■ Record extracts:
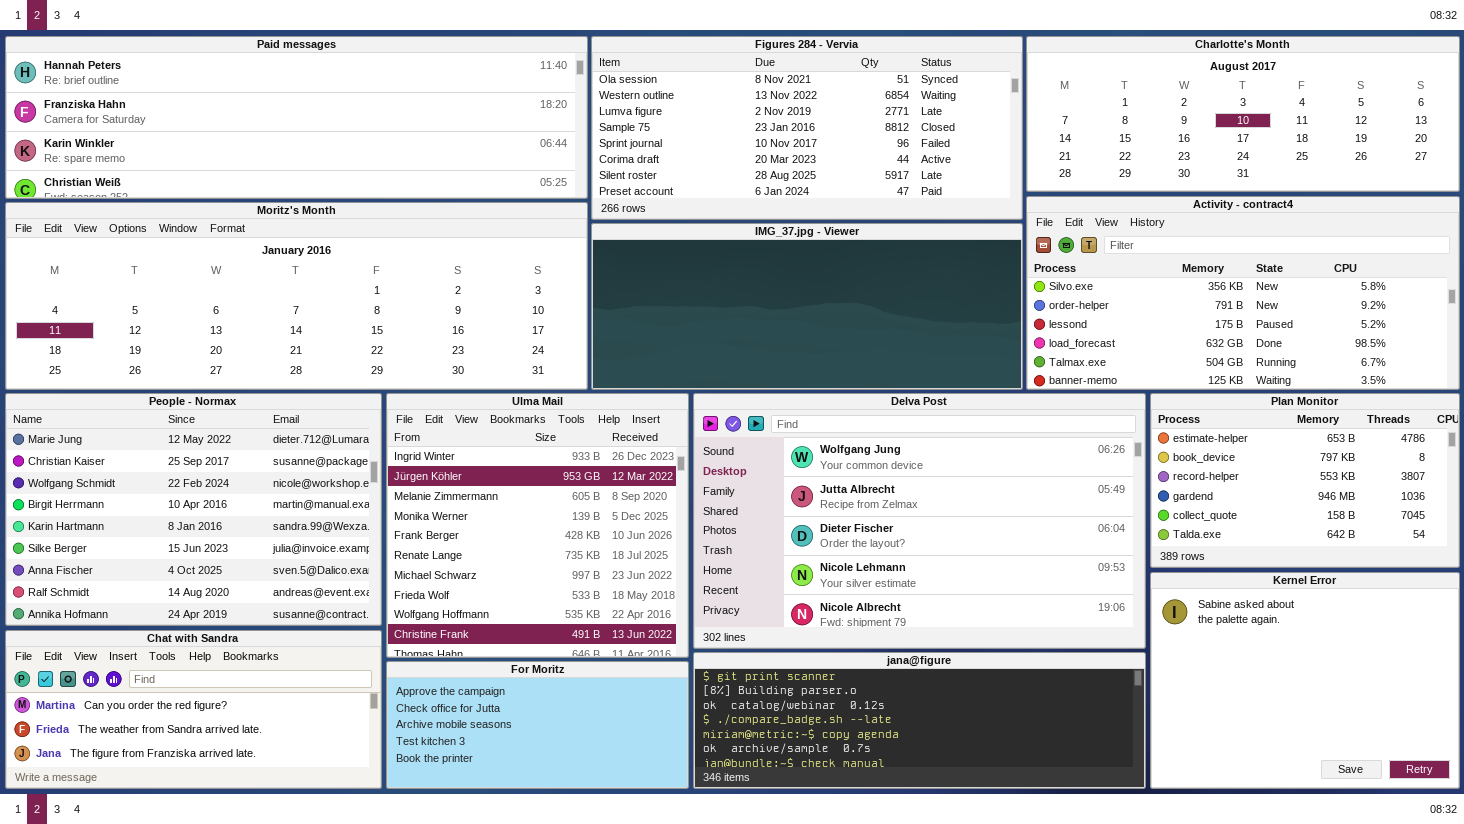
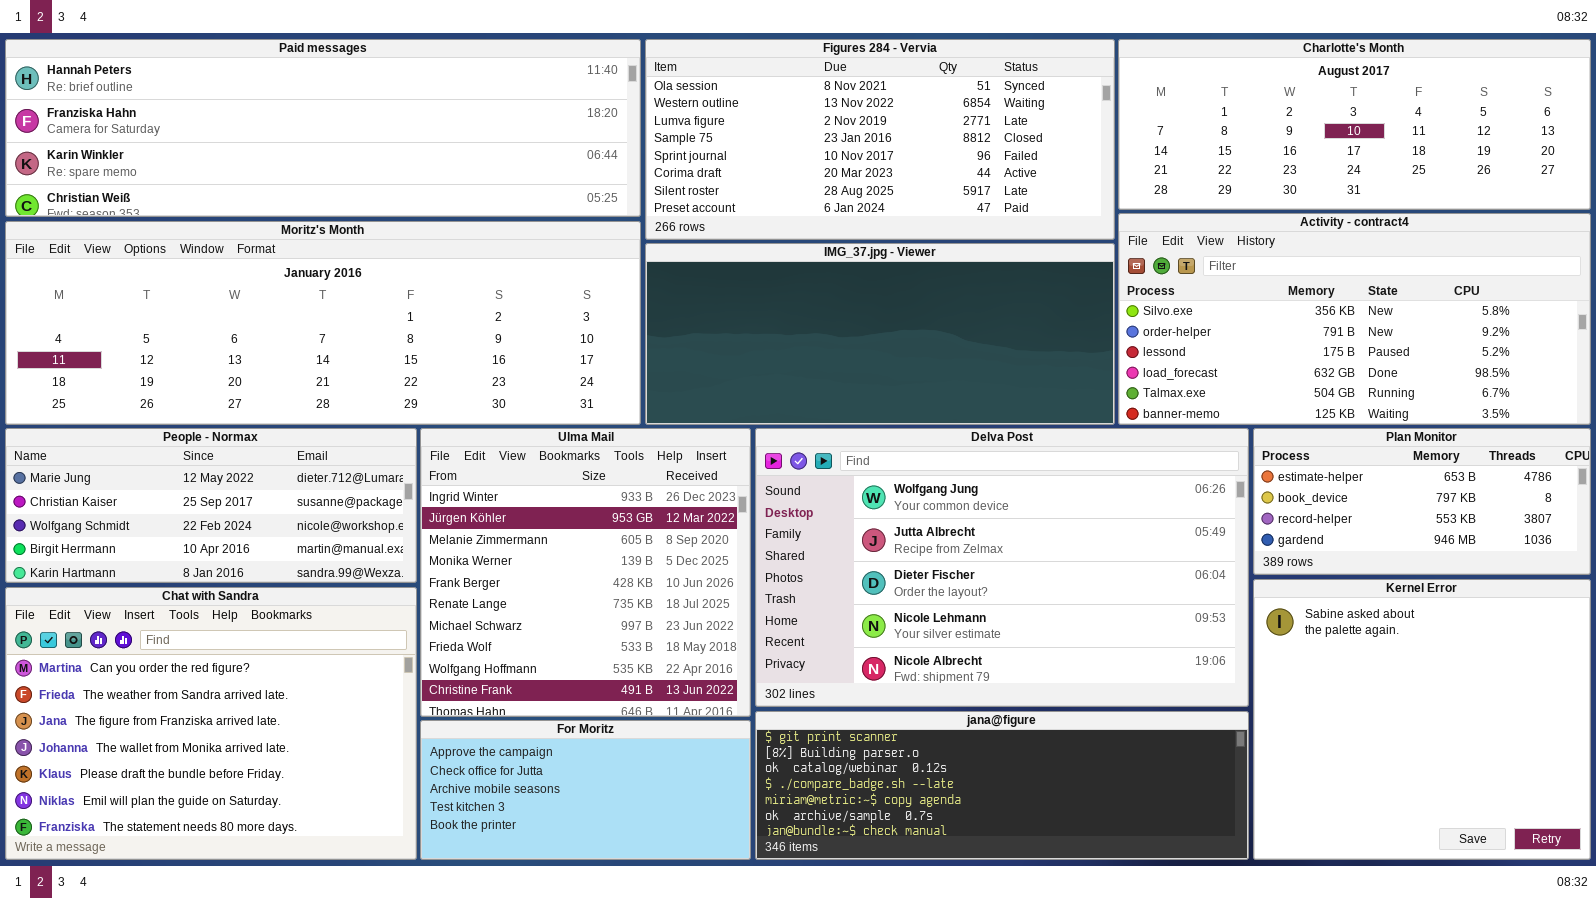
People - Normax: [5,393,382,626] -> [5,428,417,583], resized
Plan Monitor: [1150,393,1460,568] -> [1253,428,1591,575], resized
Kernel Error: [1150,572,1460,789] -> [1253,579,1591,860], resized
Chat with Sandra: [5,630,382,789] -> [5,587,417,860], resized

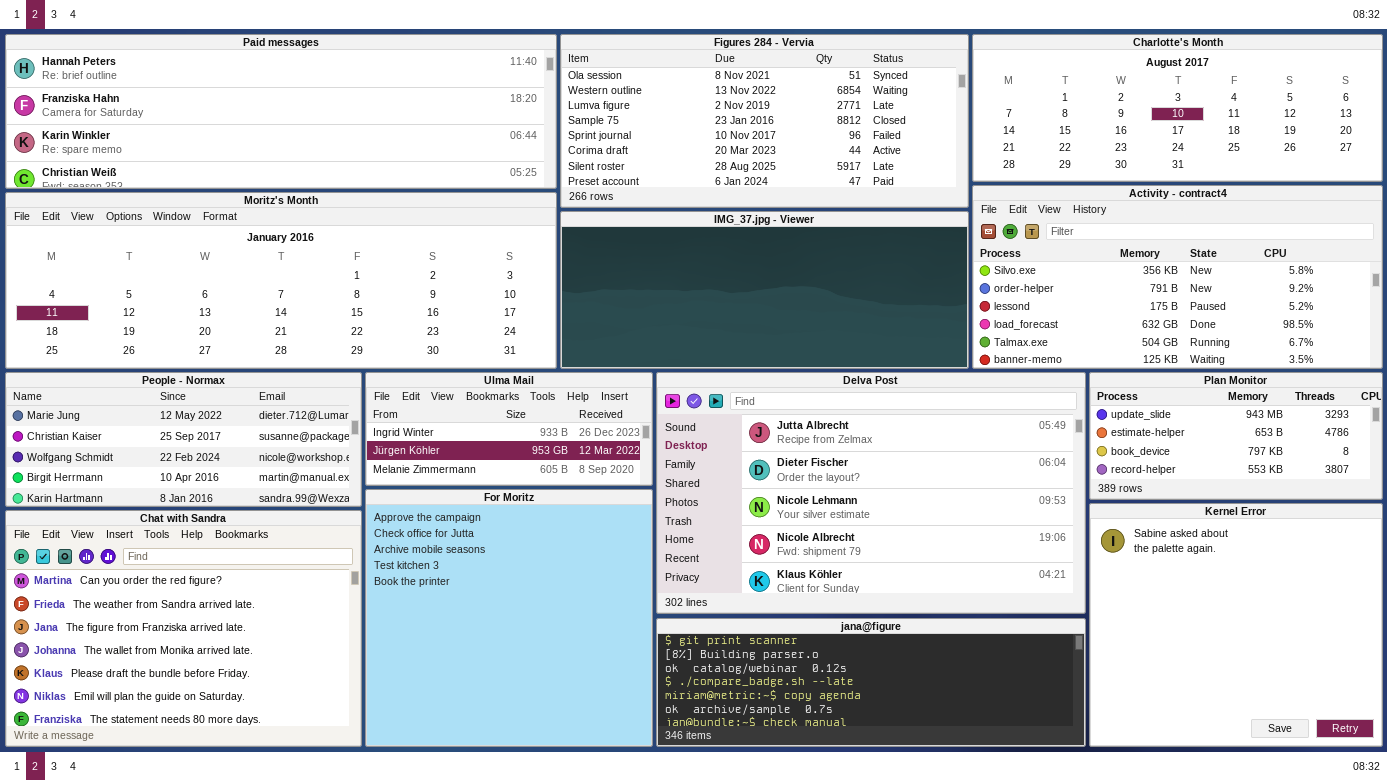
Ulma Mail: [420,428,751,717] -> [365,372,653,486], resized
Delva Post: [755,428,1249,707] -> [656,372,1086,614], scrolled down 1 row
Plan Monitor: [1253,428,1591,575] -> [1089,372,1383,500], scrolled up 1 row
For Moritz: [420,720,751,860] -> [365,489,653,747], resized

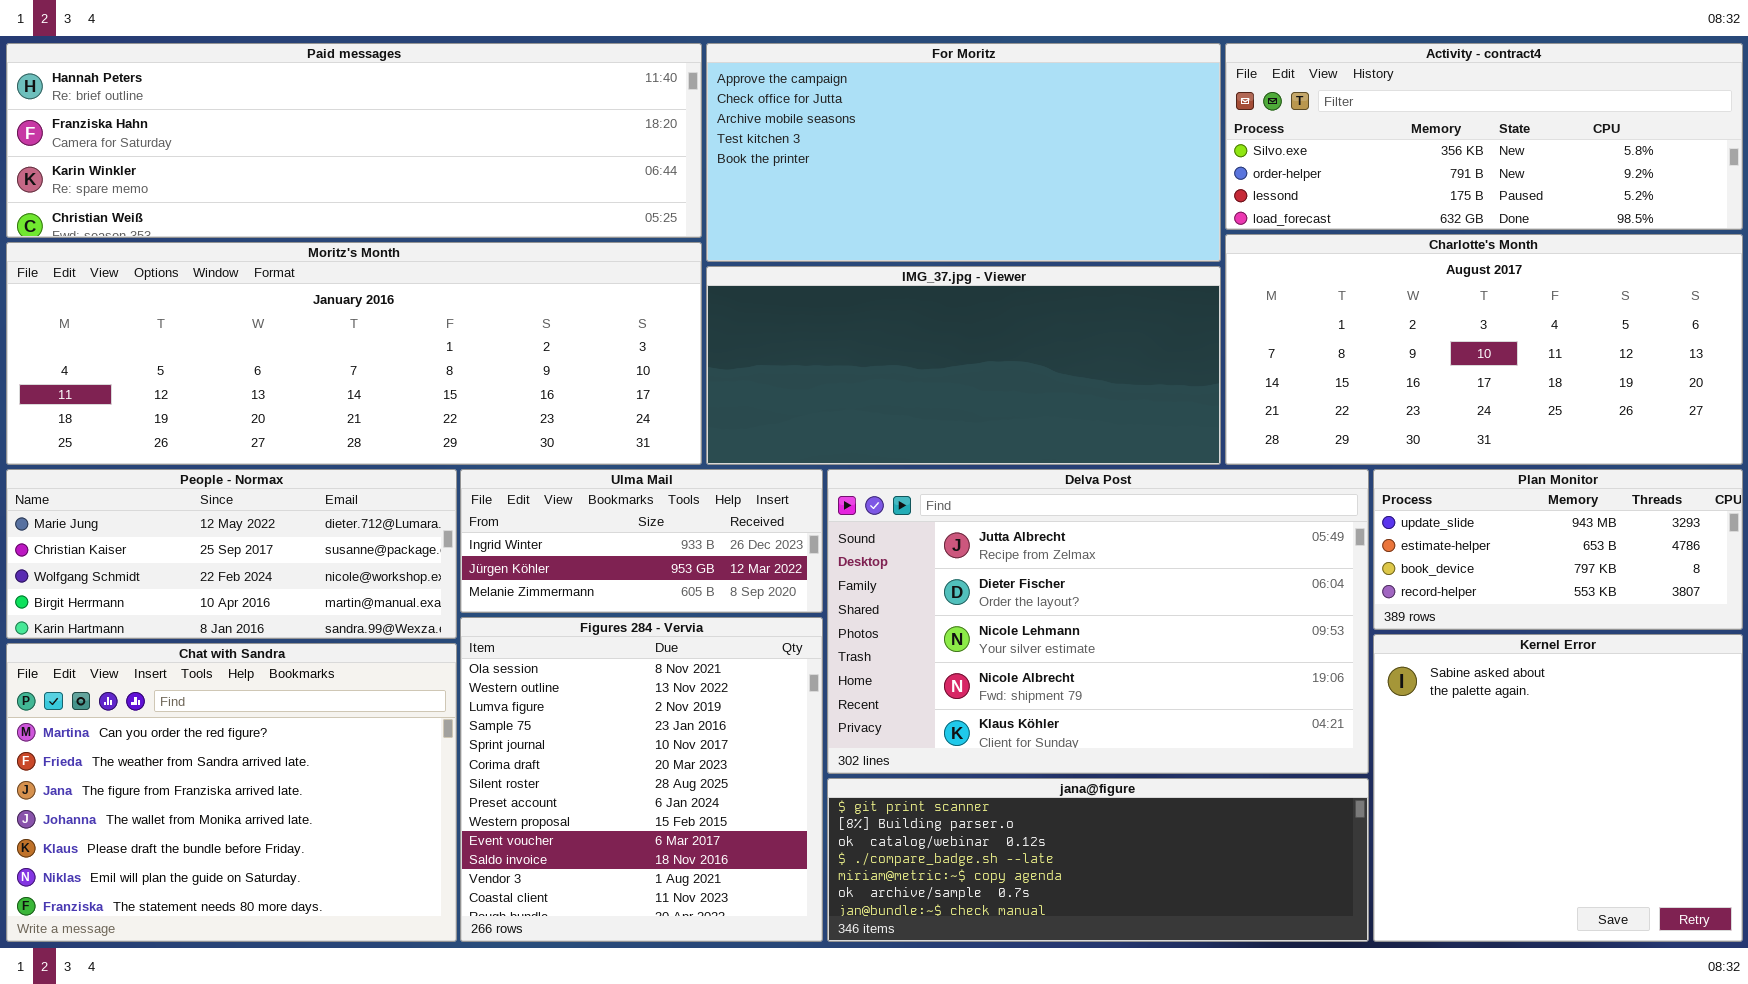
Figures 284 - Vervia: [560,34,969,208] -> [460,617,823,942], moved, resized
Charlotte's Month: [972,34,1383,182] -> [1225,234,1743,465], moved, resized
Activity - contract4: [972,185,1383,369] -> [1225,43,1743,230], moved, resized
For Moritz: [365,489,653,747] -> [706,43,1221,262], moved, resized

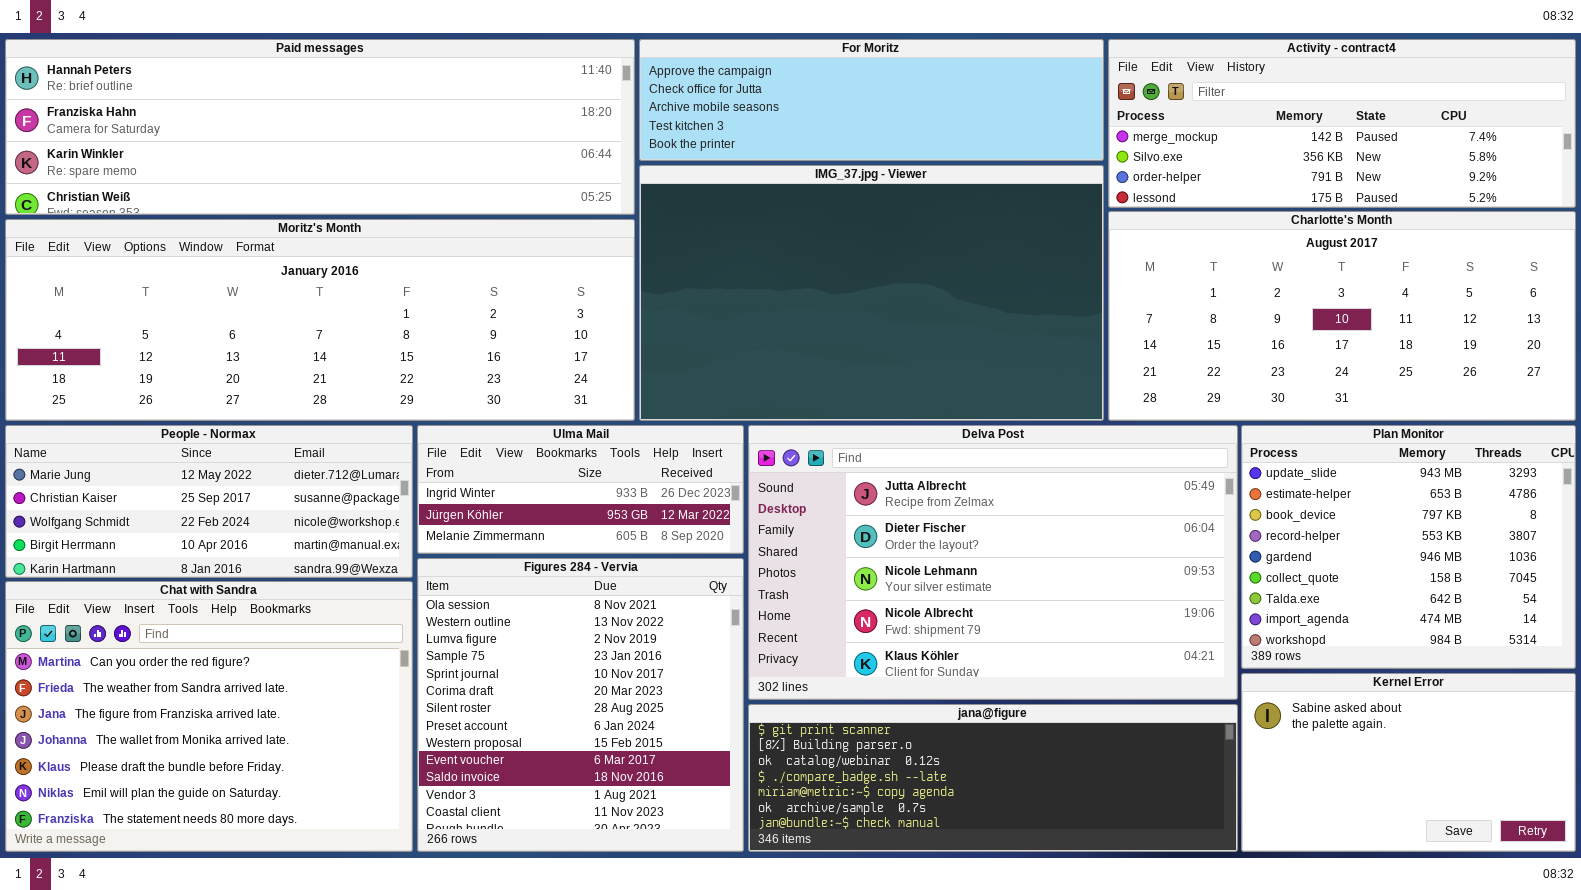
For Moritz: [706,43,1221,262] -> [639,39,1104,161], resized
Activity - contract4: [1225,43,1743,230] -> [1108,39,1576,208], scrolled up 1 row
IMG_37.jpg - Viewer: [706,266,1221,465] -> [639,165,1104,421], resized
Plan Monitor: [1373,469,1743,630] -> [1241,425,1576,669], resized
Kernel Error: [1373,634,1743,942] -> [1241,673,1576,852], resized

■ Requirement: Omitting all pictures, copy the preceding entries without any alteration.

■ Problem solution:
People - Normax: [5,393,382,626] -> [5,428,417,583], resized
Plan Monitor: [1150,393,1460,568] -> [1253,428,1591,575], resized
Kernel Error: [1150,572,1460,789] -> [1253,579,1591,860], resized
Chat with Sandra: [5,630,382,789] -> [5,587,417,860], resized

Ulma Mail: [420,428,751,717] -> [365,372,653,486], resized
Delva Post: [755,428,1249,707] -> [656,372,1086,614], scrolled down 1 row
Plan Monitor: [1253,428,1591,575] -> [1089,372,1383,500], scrolled up 1 row
For Moritz: [420,720,751,860] -> [365,489,653,747], resized

Figures 284 - Vervia: [560,34,969,208] -> [460,617,823,942], moved, resized
Charlotte's Month: [972,34,1383,182] -> [1225,234,1743,465], moved, resized
Activity - contract4: [972,185,1383,369] -> [1225,43,1743,230], moved, resized
For Moritz: [365,489,653,747] -> [706,43,1221,262], moved, resized

For Moritz: [706,43,1221,262] -> [639,39,1104,161], resized
Activity - contract4: [1225,43,1743,230] -> [1108,39,1576,208], scrolled up 1 row
IMG_37.jpg - Viewer: [706,266,1221,465] -> [639,165,1104,421], resized
Plan Monitor: [1373,469,1743,630] -> [1241,425,1576,669], resized
Kernel Error: [1373,634,1743,942] -> [1241,673,1576,852], resized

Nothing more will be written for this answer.